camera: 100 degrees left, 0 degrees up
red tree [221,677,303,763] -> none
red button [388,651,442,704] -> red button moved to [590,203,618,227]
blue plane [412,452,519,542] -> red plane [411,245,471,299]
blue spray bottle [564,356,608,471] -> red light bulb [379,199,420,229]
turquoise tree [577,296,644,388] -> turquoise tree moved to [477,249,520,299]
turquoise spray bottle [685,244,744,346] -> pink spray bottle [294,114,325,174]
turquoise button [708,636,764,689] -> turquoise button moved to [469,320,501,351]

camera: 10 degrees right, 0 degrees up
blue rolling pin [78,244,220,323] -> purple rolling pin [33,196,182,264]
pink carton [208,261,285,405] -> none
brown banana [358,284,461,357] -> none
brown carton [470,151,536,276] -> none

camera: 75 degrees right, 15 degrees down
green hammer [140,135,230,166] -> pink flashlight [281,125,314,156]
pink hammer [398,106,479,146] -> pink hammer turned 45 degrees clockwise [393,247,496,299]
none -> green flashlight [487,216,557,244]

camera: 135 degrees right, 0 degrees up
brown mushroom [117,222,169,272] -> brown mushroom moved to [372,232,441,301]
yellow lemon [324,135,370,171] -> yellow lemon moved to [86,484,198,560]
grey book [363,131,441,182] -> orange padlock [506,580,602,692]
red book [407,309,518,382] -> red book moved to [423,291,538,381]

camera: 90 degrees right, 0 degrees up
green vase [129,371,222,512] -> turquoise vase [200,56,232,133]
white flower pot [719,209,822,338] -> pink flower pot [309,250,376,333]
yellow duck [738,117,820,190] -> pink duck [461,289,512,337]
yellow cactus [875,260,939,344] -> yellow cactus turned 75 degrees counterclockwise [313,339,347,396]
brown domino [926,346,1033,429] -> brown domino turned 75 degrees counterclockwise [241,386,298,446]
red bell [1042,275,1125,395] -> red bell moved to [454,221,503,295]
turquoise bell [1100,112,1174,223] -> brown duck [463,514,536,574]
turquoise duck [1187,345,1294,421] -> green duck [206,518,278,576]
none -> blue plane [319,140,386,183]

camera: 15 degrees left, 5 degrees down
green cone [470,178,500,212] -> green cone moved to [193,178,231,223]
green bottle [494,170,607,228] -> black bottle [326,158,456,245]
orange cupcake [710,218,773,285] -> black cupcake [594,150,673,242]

__PROBLEM DESCRIPTION__. Retype all of the records above, keeping them identical.

__SOLUTION TO THIS TASK__.
camera: 100 degrees left, 0 degrees up
red tree [221,677,303,763] -> none
red button [388,651,442,704] -> red button moved to [590,203,618,227]
blue plane [412,452,519,542] -> red plane [411,245,471,299]
blue spray bottle [564,356,608,471] -> red light bulb [379,199,420,229]
turquoise tree [577,296,644,388] -> turquoise tree moved to [477,249,520,299]
turquoise spray bottle [685,244,744,346] -> pink spray bottle [294,114,325,174]
turquoise button [708,636,764,689] -> turquoise button moved to [469,320,501,351]

camera: 10 degrees right, 0 degrees up
blue rolling pin [78,244,220,323] -> purple rolling pin [33,196,182,264]
pink carton [208,261,285,405] -> none
brown banana [358,284,461,357] -> none
brown carton [470,151,536,276] -> none

camera: 75 degrees right, 15 degrees down
green hammer [140,135,230,166] -> pink flashlight [281,125,314,156]
pink hammer [398,106,479,146] -> pink hammer turned 45 degrees clockwise [393,247,496,299]
none -> green flashlight [487,216,557,244]

camera: 135 degrees right, 0 degrees up
brown mushroom [117,222,169,272] -> brown mushroom moved to [372,232,441,301]
yellow lemon [324,135,370,171] -> yellow lemon moved to [86,484,198,560]
grey book [363,131,441,182] -> orange padlock [506,580,602,692]
red book [407,309,518,382] -> red book moved to [423,291,538,381]

camera: 90 degrees right, 0 degrees up
green vase [129,371,222,512] -> turquoise vase [200,56,232,133]
white flower pot [719,209,822,338] -> pink flower pot [309,250,376,333]
yellow duck [738,117,820,190] -> pink duck [461,289,512,337]
yellow cactus [875,260,939,344] -> yellow cactus turned 75 degrees counterclockwise [313,339,347,396]
brown domino [926,346,1033,429] -> brown domino turned 75 degrees counterclockwise [241,386,298,446]
red bell [1042,275,1125,395] -> red bell moved to [454,221,503,295]
turquoise bell [1100,112,1174,223] -> brown duck [463,514,536,574]
turquoise duck [1187,345,1294,421] -> green duck [206,518,278,576]
none -> blue plane [319,140,386,183]

camera: 15 degrees left, 5 degrees down
green cone [470,178,500,212] -> green cone moved to [193,178,231,223]
green bottle [494,170,607,228] -> black bottle [326,158,456,245]
orange cupcake [710,218,773,285] -> black cupcake [594,150,673,242]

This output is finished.